## Problem details
Only the pictures are to be left out; return the rest of the data exactly as it stands.

## Dataset extract
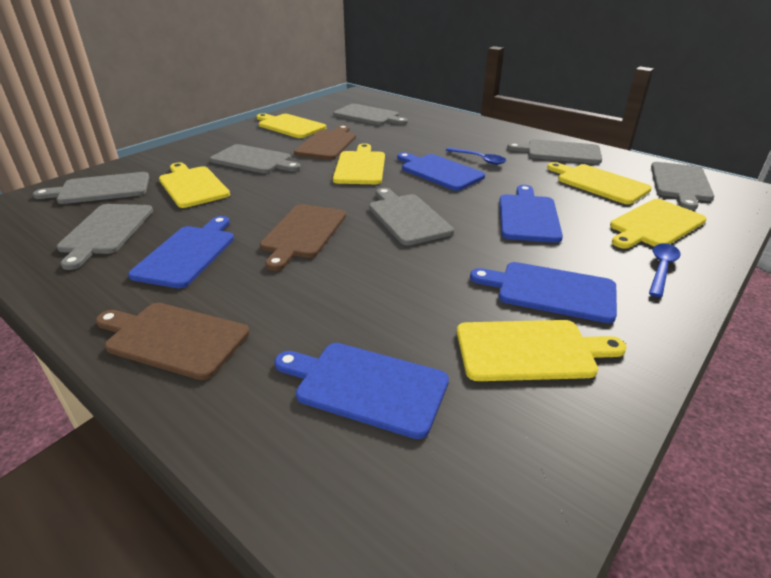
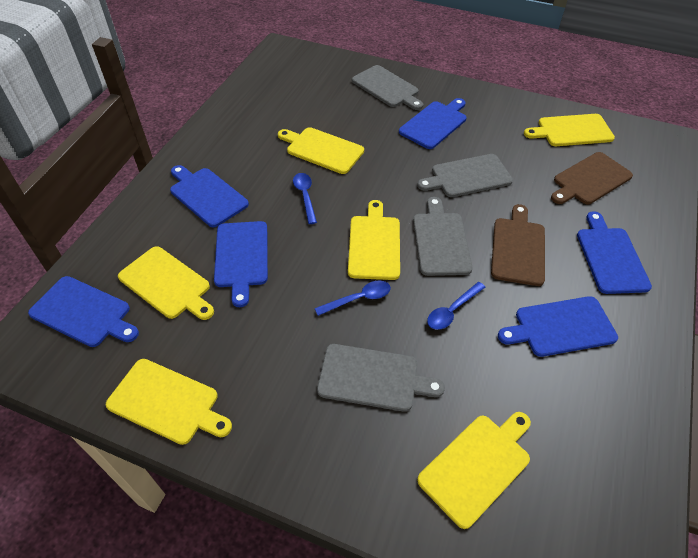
blue cutting board: 5 -> 6
blue spoon: 2 -> 3
brown cutting board: 3 -> 2
grey cutting board: 7 -> 4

## Solved problem
blue cutting board: 5 -> 6
blue spoon: 2 -> 3
brown cutting board: 3 -> 2
grey cutting board: 7 -> 4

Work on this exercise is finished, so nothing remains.